EXERCISE GOAL:
Below is a listing from which only part is wanted; return exactly the lines from the one with "Someone carried the" up to and including the one with "The camera went 75".

DATA EXTRACT:
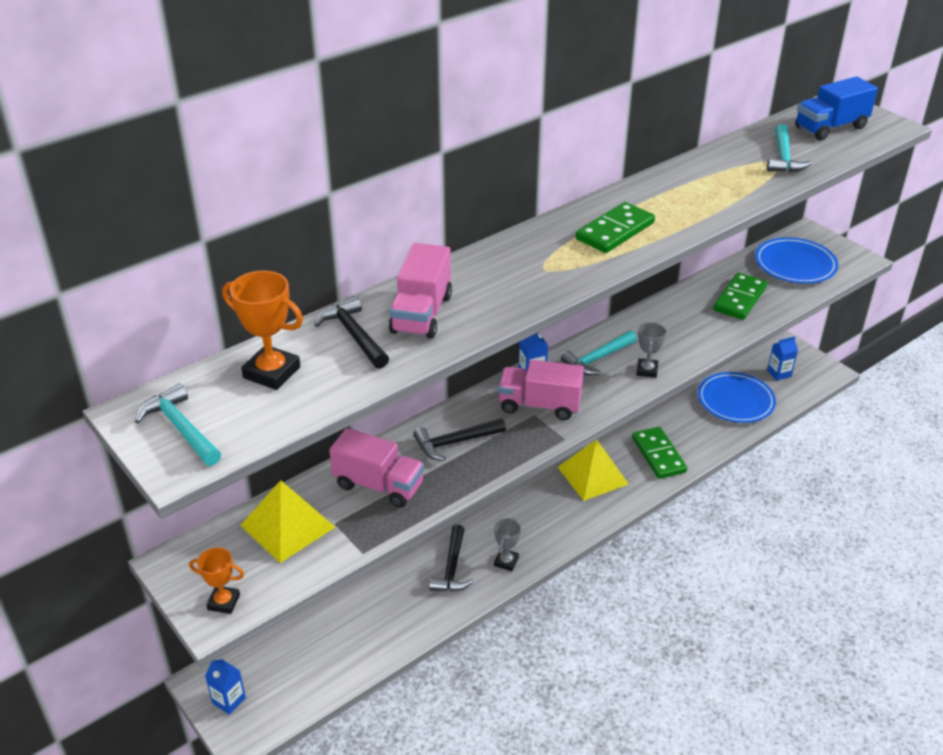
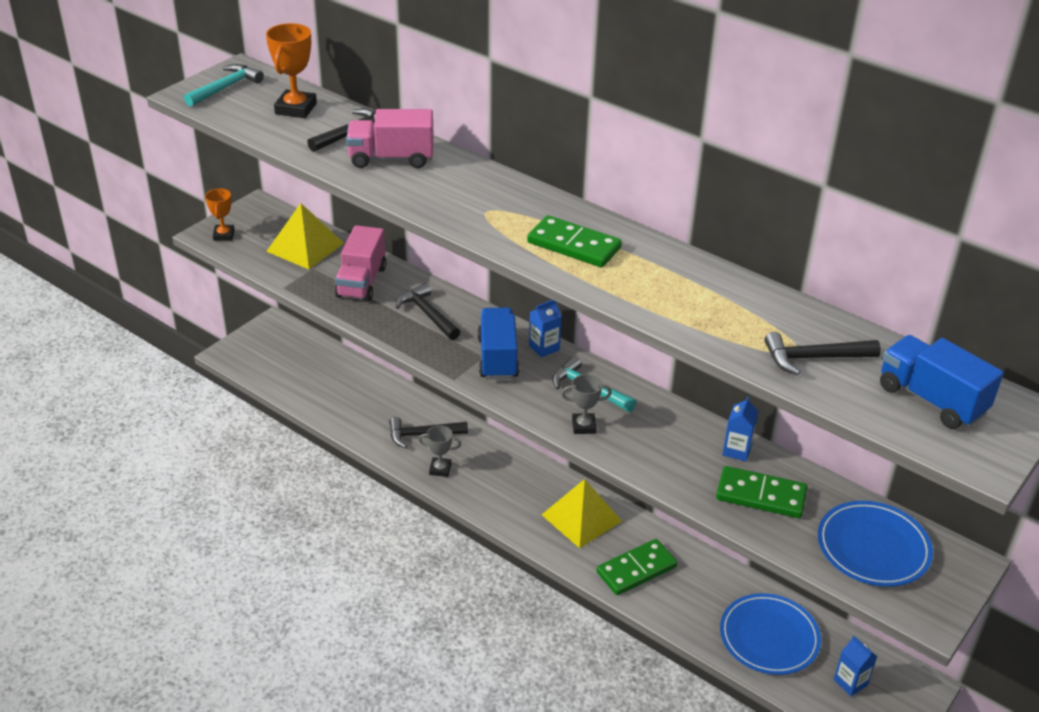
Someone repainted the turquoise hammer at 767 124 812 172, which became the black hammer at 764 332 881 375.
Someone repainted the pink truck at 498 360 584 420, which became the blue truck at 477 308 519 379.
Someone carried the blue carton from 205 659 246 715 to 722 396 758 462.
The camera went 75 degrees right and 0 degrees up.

--

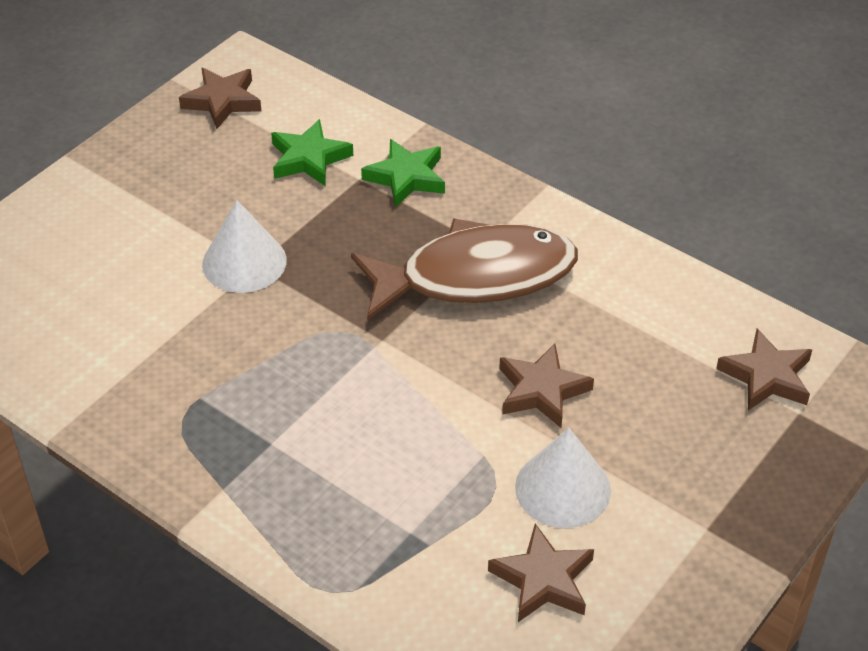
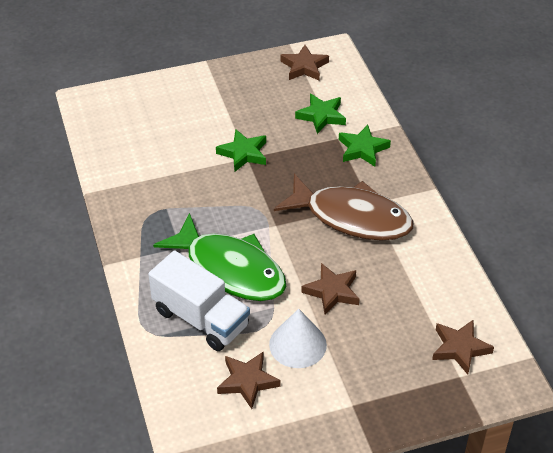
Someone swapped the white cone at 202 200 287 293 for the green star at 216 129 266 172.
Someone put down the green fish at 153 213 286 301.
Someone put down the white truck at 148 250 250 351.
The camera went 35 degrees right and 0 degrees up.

SOLUTION FOR THIS TASK:
Someone carried the blue carton from 205 659 246 715 to 722 396 758 462.
The camera went 75 degrees right and 0 degrees up.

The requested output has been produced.